[EXERCISE] Leave out the pictures and give back all the entries exactly as written.

(Image change detection data)
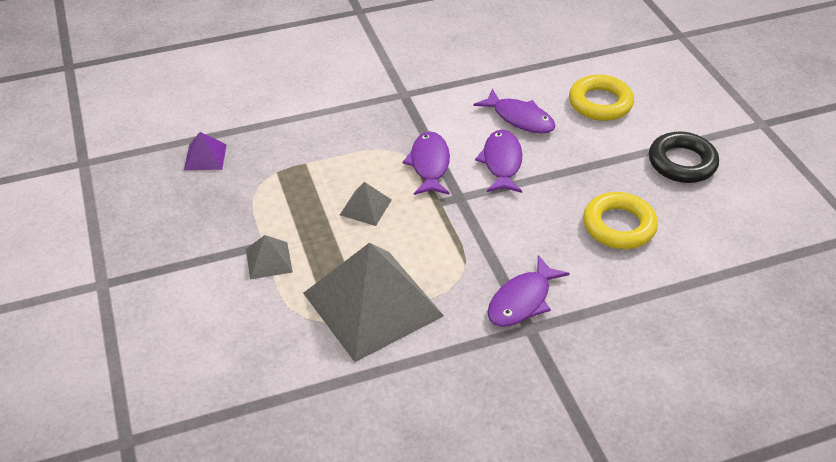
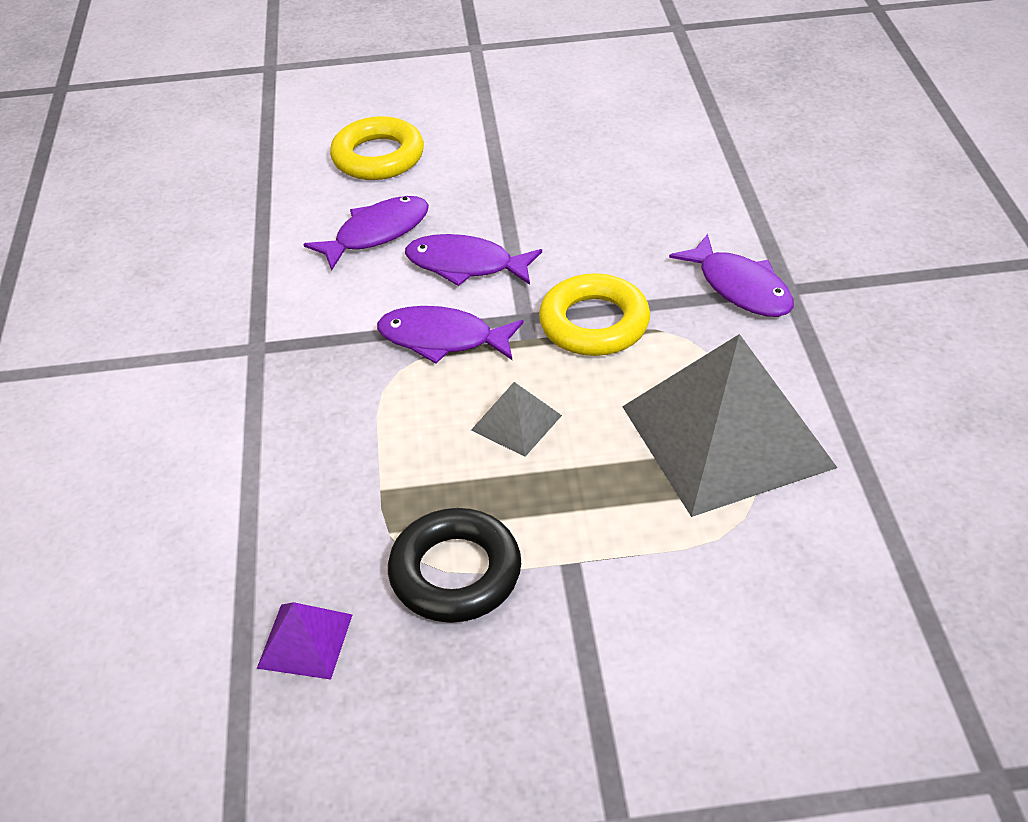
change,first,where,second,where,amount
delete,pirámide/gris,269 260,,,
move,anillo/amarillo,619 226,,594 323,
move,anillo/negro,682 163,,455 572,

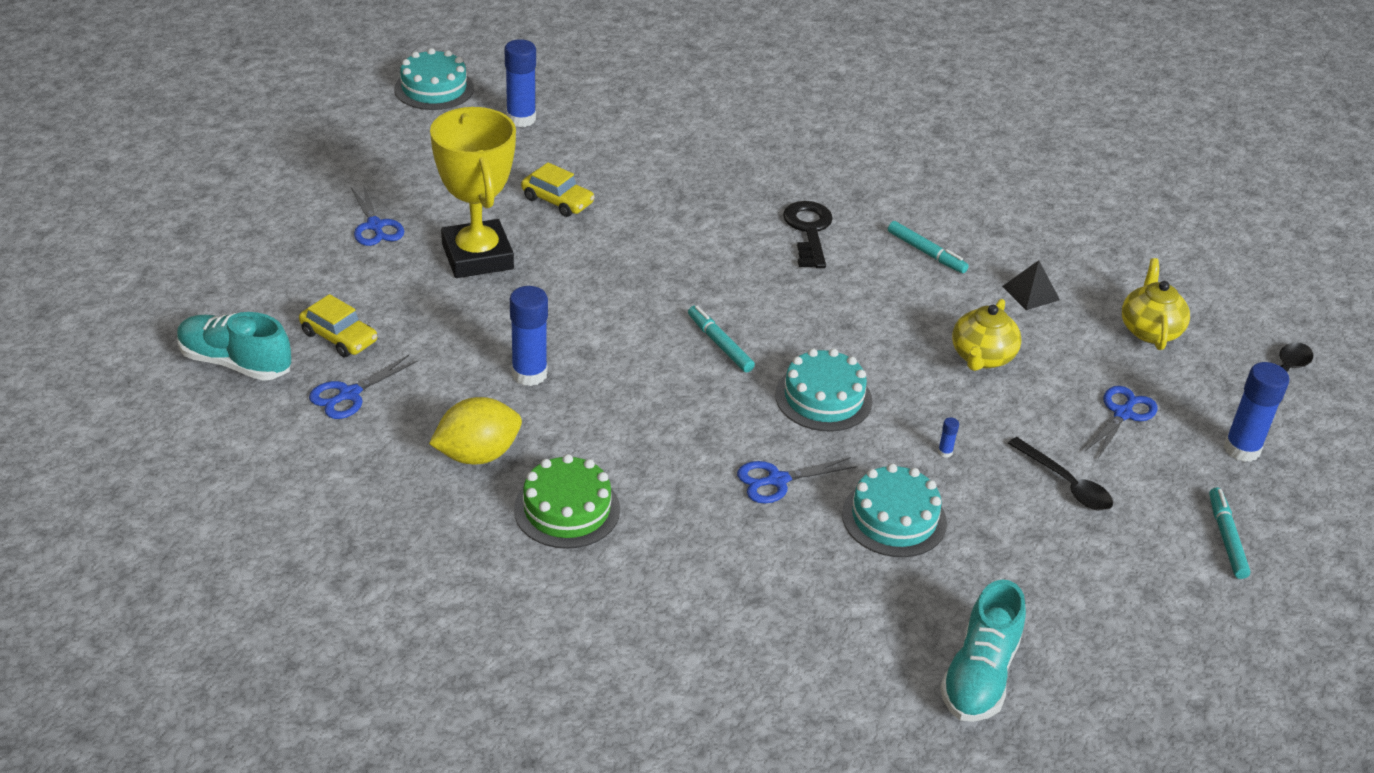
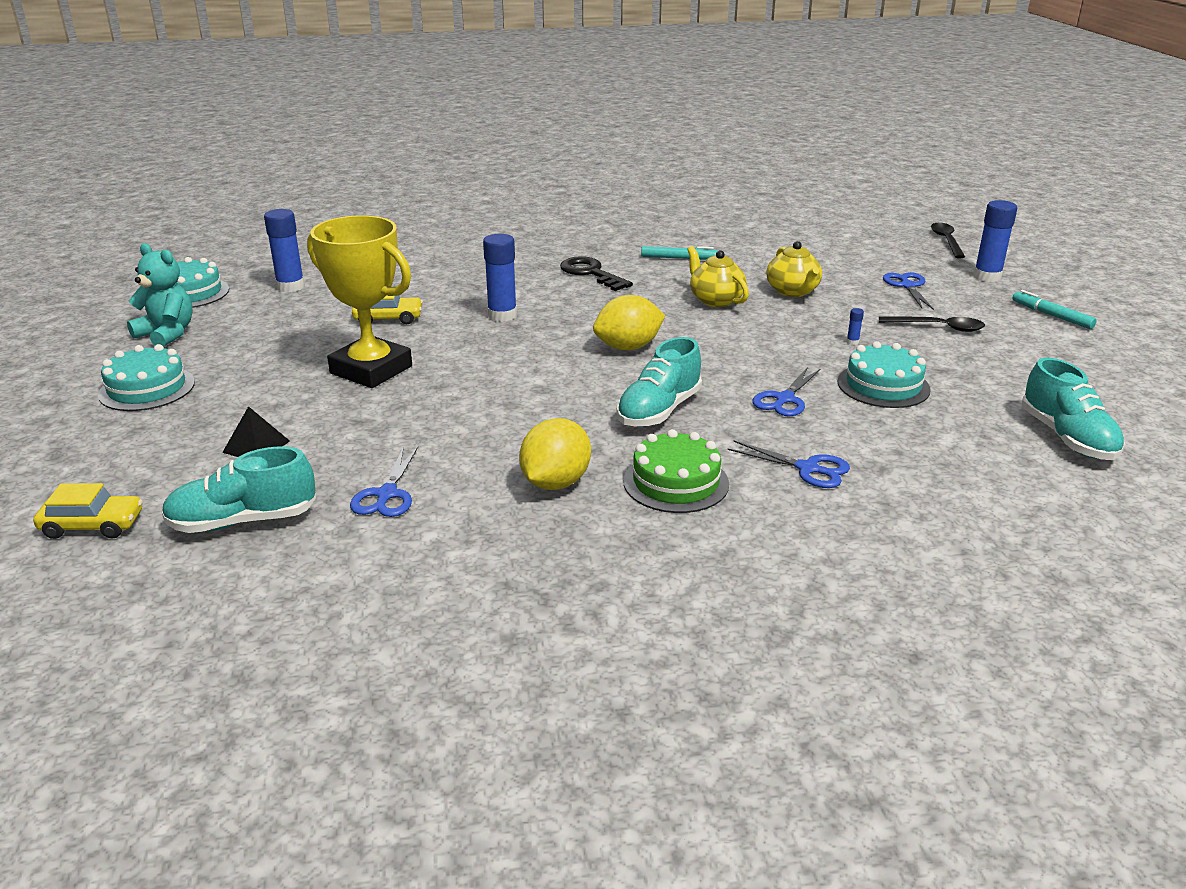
change,first,where,second,where,amount
move,coche/amarillo,339 337,,93 525,
move,tijeras/azul,375 226,,807 469,
move,barra de pegamento/azul,529 374,,502 315,
replace,rotulador/turquesa,719 344,limón/amarillo,628 347,
move,tarta/turquesa,823 398,,147 388,
move,pirámide/negro,1030 293,,256 446,
move,tetera/amarillo,1149 330,,715 300,
insert,,,osito/turquesa,167 334,
insert,,,zapato/turquesa,659 411,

[OUTPUT]
change,first,where,second,where,amount
delete,pirámide/gris,269 260,,,
move,anillo/amarillo,619 226,,594 323,
move,anillo/negro,682 163,,455 572,

change,first,where,second,where,amount
move,coche/amarillo,339 337,,93 525,
move,tijeras/azul,375 226,,807 469,
move,barra de pegamento/azul,529 374,,502 315,
replace,rotulador/turquesa,719 344,limón/amarillo,628 347,
move,tarta/turquesa,823 398,,147 388,
move,pirámide/negro,1030 293,,256 446,
move,tetera/amarillo,1149 330,,715 300,
insert,,,osito/turquesa,167 334,
insert,,,zapato/turquesa,659 411,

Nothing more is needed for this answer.